> **Aim of the task**
In the entries below, find the lines with the word "XNOR" and copy them.

> **Exercise input**
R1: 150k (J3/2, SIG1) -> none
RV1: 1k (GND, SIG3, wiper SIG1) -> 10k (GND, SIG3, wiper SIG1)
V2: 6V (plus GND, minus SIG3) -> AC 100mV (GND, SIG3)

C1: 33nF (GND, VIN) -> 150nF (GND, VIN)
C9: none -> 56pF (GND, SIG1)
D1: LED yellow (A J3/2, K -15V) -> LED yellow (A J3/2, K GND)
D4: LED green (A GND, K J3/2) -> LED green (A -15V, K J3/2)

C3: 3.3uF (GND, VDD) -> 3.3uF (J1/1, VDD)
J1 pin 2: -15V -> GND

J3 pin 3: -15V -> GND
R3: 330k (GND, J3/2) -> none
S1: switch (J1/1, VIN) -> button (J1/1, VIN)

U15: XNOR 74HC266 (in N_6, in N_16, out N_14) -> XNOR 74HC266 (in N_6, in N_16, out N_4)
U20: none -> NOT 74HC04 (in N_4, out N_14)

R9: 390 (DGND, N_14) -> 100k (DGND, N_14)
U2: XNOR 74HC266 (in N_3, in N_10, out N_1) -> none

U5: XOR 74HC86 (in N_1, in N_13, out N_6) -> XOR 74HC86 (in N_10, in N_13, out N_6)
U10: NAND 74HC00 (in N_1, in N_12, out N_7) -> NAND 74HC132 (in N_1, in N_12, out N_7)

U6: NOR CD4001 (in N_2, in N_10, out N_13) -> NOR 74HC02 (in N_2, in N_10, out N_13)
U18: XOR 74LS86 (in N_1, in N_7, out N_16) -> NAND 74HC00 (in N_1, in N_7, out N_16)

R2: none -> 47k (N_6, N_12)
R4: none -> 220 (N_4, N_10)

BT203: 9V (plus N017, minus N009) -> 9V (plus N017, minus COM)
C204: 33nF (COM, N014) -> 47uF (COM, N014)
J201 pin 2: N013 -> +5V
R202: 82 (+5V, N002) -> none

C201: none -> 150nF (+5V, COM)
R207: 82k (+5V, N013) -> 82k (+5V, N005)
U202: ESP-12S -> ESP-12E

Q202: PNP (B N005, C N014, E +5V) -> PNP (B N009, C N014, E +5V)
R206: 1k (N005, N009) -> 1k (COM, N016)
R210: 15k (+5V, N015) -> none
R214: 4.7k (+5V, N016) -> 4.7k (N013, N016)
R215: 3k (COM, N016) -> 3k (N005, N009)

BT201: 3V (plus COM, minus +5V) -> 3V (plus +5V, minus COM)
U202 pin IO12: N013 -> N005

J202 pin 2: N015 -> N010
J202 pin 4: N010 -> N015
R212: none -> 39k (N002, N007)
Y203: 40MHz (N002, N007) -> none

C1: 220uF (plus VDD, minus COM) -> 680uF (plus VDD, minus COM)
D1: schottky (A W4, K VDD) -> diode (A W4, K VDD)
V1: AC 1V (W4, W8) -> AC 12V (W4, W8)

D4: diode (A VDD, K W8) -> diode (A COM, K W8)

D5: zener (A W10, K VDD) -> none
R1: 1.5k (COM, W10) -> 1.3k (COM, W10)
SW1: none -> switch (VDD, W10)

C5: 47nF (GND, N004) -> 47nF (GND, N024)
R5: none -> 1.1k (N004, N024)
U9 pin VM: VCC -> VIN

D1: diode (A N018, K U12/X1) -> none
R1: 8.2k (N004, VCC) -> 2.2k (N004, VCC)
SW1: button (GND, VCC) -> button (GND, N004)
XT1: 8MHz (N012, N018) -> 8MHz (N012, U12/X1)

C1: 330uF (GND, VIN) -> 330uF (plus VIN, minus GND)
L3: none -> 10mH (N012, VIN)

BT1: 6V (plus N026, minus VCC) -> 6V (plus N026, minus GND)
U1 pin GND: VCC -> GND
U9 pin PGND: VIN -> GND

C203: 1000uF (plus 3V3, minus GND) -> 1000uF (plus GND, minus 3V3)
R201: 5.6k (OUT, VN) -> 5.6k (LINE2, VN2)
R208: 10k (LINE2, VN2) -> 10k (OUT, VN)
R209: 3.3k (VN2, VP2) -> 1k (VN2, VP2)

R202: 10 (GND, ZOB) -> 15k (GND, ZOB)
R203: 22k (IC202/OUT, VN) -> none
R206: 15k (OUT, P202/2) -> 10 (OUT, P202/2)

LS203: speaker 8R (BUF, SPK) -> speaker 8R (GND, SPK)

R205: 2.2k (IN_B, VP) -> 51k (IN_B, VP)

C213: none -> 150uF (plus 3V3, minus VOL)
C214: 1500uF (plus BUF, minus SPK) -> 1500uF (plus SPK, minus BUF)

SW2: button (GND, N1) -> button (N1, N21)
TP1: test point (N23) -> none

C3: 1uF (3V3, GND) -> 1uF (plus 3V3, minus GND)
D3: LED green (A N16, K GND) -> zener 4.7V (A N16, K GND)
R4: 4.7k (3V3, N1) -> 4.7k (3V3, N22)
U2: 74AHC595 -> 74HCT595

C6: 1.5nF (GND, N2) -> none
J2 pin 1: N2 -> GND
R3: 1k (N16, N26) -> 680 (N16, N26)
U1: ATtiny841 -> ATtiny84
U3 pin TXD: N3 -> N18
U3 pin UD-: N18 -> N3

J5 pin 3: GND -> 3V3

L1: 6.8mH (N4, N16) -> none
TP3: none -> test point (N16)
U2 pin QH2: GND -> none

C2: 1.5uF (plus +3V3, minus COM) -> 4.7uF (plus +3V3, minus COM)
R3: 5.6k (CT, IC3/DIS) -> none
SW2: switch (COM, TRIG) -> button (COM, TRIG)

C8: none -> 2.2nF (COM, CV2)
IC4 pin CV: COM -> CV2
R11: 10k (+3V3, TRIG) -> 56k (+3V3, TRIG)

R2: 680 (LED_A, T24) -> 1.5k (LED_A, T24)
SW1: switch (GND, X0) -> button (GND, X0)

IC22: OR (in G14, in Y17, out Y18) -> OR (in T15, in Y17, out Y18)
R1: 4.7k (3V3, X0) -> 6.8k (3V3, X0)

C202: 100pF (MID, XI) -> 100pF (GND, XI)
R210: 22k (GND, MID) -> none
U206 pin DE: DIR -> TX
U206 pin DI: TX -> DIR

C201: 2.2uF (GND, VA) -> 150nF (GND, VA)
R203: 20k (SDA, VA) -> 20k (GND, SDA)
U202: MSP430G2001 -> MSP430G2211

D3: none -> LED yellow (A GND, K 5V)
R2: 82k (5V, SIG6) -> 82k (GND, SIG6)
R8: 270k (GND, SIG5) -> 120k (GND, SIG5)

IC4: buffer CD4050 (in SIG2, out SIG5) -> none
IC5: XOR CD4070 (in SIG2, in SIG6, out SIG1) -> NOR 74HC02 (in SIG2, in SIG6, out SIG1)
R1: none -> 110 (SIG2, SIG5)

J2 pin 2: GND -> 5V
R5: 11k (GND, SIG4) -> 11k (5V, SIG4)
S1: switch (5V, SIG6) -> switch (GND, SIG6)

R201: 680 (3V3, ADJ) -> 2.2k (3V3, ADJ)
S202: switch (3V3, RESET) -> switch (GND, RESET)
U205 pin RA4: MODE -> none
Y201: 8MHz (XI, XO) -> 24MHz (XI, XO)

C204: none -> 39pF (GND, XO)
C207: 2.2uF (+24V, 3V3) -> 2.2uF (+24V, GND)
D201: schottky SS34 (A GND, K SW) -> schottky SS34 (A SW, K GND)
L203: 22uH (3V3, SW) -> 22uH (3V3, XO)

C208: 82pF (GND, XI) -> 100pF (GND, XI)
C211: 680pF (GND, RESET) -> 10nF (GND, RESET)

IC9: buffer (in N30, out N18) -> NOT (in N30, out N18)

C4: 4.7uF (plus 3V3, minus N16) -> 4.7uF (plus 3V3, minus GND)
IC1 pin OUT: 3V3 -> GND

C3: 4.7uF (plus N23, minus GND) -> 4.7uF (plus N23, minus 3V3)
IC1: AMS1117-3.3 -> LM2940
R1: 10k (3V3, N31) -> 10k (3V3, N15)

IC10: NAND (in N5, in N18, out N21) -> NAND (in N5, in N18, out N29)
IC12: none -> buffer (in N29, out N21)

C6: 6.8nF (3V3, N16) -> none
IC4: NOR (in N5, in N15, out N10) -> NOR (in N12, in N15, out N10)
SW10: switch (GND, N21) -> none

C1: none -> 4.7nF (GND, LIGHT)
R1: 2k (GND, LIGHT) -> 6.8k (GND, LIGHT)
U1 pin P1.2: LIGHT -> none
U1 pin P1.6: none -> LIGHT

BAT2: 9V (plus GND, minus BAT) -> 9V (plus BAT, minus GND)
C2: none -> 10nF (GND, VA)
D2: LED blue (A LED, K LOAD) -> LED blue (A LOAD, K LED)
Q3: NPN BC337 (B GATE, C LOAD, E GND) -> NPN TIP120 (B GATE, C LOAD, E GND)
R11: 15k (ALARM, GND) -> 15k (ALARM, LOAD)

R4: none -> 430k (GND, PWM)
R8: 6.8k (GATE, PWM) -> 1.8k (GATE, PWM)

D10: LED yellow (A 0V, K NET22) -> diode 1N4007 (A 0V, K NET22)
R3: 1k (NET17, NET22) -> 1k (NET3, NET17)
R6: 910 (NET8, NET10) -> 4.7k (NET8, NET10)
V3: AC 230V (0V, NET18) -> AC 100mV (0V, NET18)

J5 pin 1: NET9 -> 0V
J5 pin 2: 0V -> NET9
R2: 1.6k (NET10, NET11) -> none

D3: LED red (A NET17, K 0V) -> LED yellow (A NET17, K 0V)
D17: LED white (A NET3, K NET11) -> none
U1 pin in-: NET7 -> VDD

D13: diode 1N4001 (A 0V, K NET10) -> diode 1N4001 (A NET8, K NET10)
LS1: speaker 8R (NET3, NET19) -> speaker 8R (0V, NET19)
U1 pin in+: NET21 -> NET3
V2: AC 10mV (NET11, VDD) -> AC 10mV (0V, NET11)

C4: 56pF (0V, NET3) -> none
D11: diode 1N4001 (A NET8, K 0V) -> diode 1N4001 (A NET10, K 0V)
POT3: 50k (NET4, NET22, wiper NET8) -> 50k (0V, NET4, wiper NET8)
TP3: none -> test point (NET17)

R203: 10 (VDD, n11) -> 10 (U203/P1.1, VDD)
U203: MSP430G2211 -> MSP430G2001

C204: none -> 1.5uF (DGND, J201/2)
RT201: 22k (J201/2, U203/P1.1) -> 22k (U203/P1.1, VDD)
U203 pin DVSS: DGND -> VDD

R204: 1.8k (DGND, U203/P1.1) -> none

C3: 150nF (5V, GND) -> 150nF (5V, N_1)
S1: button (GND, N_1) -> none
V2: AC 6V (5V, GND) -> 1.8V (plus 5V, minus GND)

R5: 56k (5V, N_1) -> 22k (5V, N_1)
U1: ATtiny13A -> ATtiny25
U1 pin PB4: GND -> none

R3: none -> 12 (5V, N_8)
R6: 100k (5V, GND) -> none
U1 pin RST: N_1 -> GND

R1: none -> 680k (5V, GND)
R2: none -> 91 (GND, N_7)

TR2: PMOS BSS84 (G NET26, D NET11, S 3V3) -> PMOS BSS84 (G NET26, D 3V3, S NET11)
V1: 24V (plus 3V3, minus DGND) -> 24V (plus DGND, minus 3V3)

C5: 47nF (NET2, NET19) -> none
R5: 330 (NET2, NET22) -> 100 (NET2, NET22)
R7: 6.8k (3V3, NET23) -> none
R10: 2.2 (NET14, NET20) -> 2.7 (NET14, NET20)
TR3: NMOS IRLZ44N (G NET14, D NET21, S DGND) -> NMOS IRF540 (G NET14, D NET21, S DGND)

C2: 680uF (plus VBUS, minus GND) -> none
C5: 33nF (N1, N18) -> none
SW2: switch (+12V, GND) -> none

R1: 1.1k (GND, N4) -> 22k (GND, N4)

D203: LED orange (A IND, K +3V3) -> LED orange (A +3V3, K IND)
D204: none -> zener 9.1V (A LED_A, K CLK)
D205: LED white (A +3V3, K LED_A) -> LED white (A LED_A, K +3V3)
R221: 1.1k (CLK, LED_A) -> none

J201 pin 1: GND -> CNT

> **Answer for this exercise**
U15: XNOR 74HC266 (in N_6, in N_16, out N_14) -> XNOR 74HC266 (in N_6, in N_16, out N_4)
U2: XNOR 74HC266 (in N_3, in N_10, out N_1) -> none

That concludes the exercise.